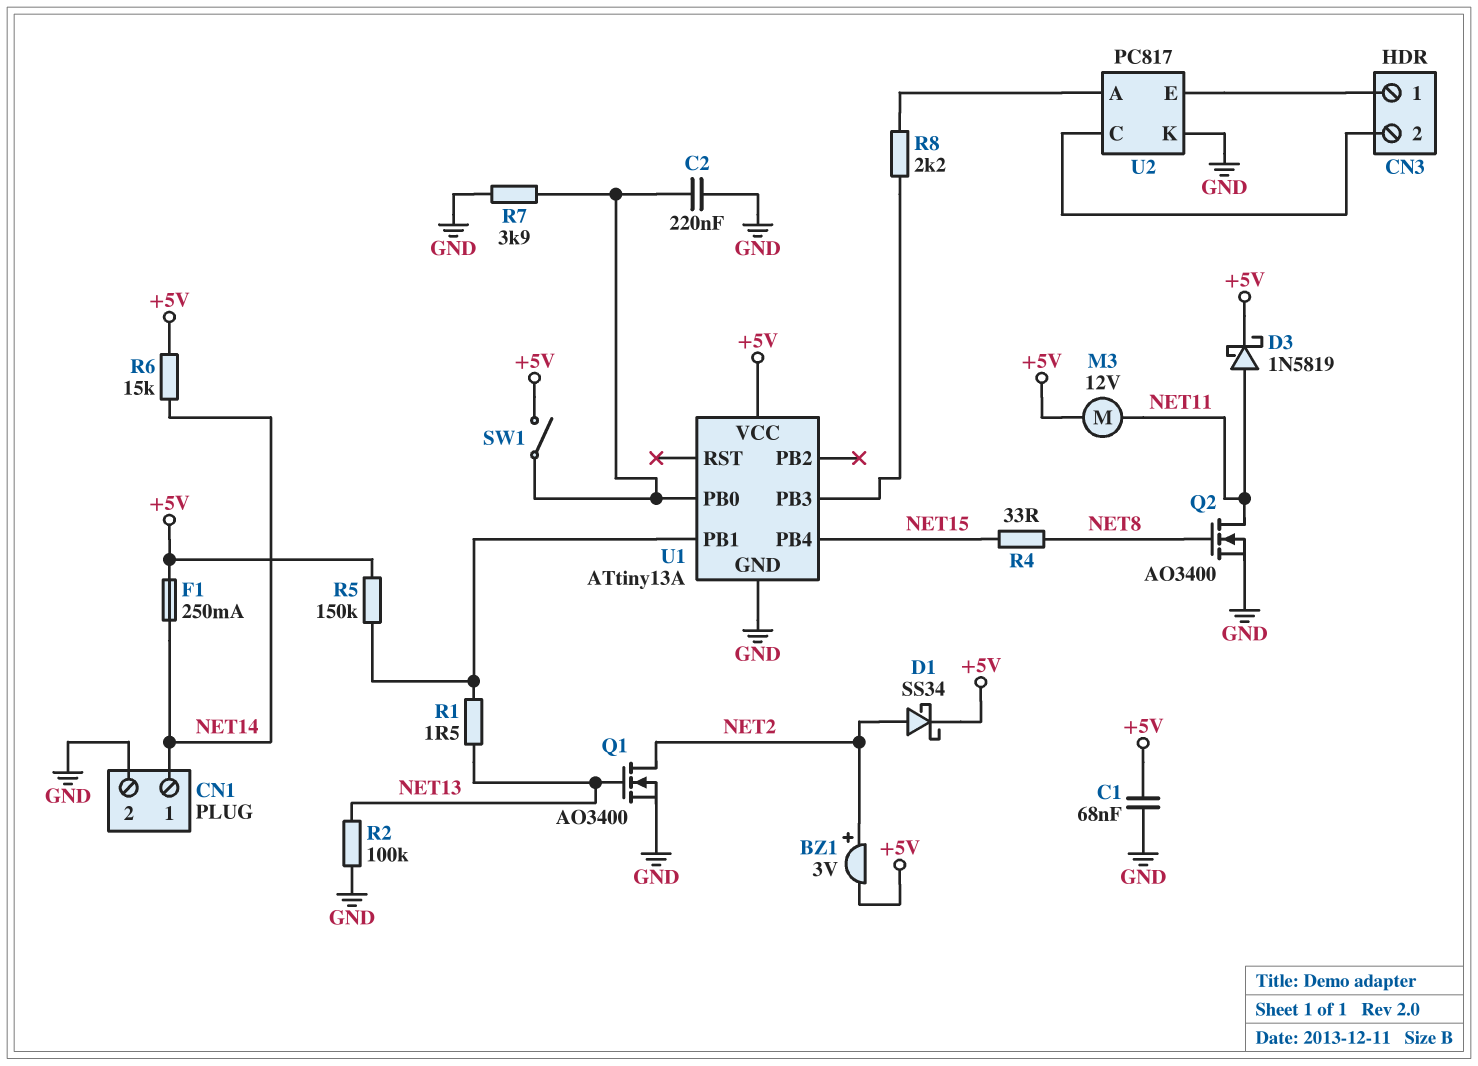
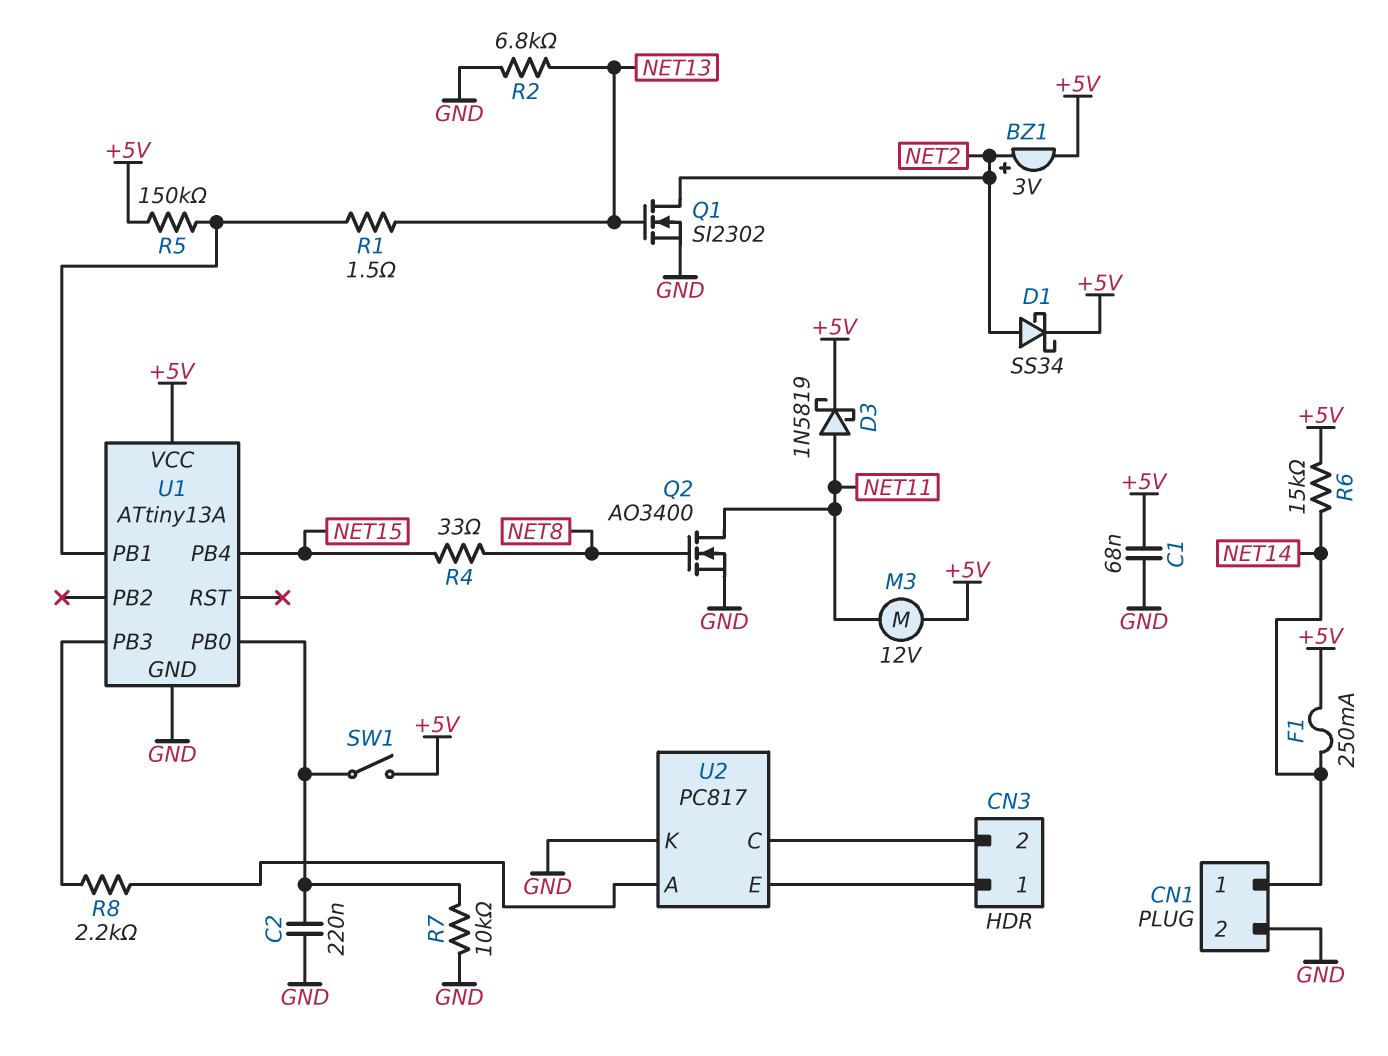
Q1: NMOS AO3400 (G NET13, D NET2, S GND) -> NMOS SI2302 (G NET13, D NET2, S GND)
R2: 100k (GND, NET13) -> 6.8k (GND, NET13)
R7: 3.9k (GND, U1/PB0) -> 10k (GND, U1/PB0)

...

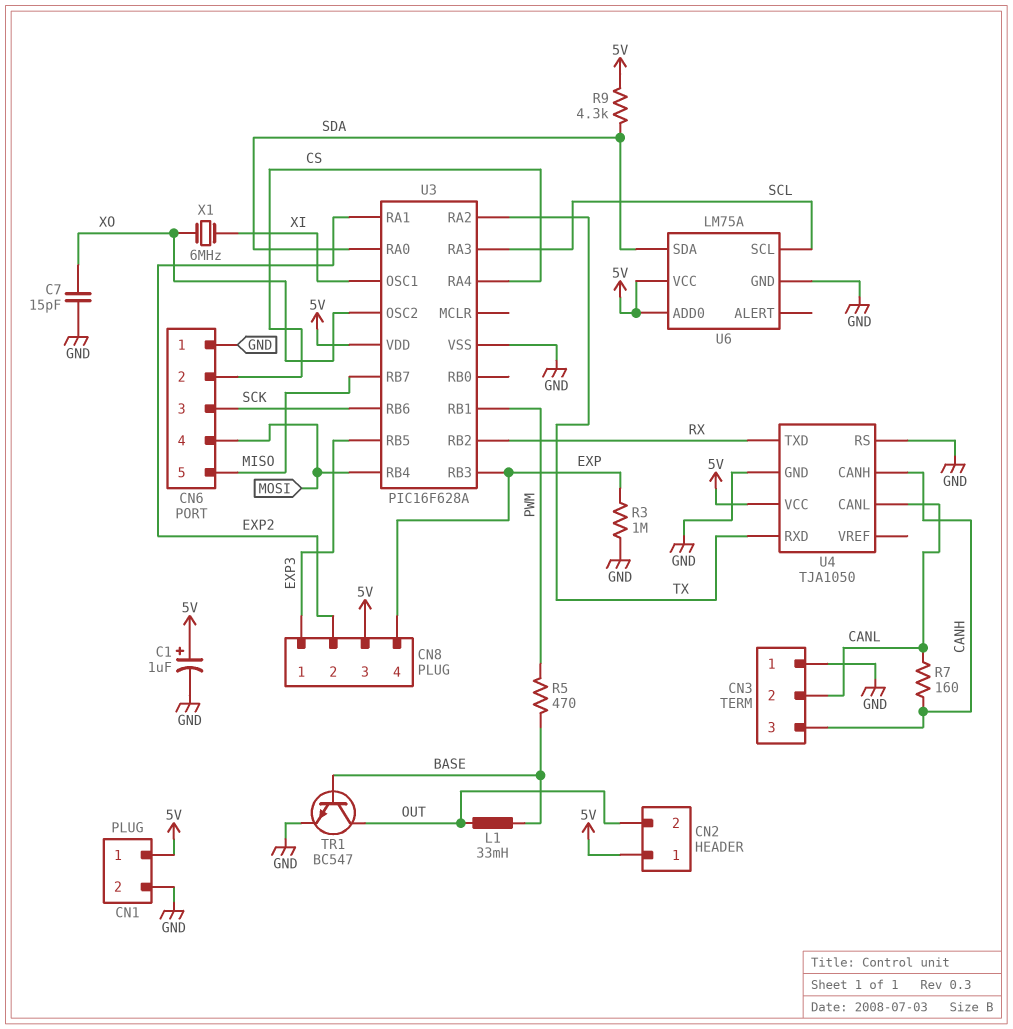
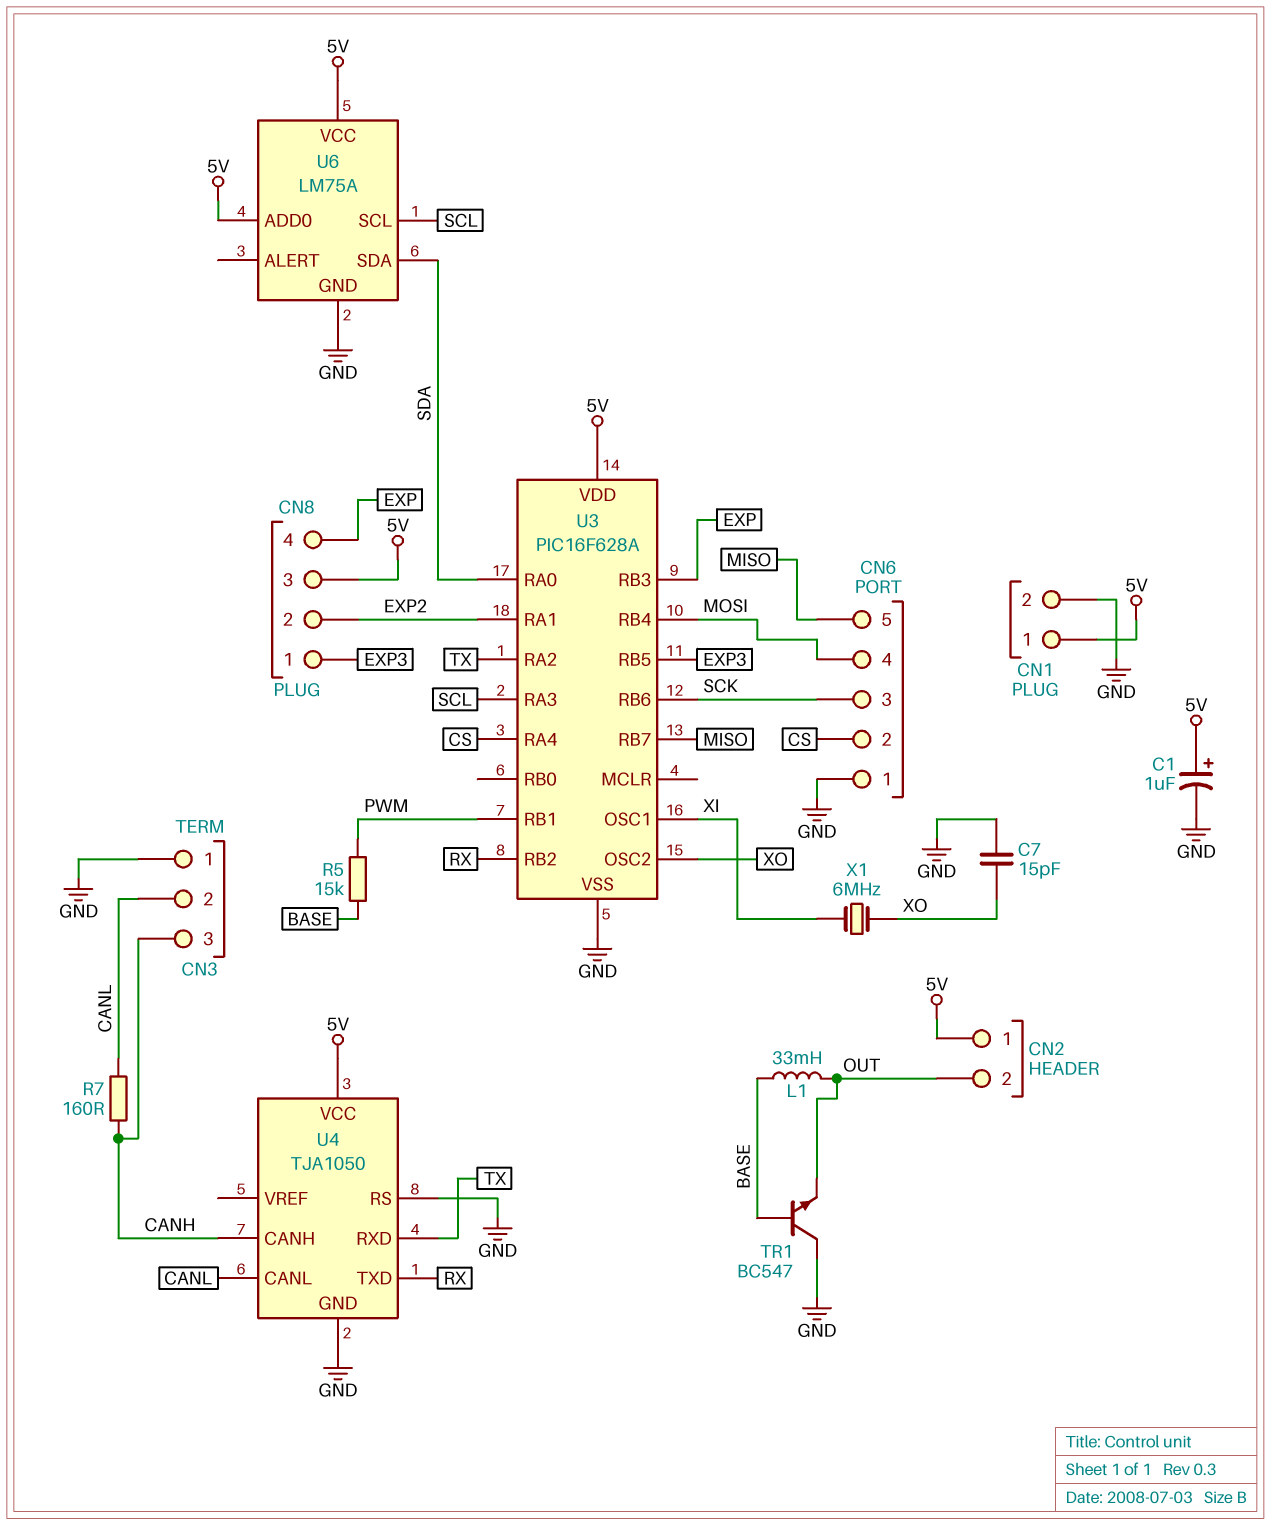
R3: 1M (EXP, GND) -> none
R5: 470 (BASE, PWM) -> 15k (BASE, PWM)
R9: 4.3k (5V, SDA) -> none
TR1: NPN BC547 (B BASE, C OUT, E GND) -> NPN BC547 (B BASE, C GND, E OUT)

▸ **Task requirements**
Show each line of the material where the word "BASE" occurs.

▸ **Expected output**
R5: 470 (BASE, PWM) -> 15k (BASE, PWM)
TR1: NPN BC547 (B BASE, C OUT, E GND) -> NPN BC547 (B BASE, C GND, E OUT)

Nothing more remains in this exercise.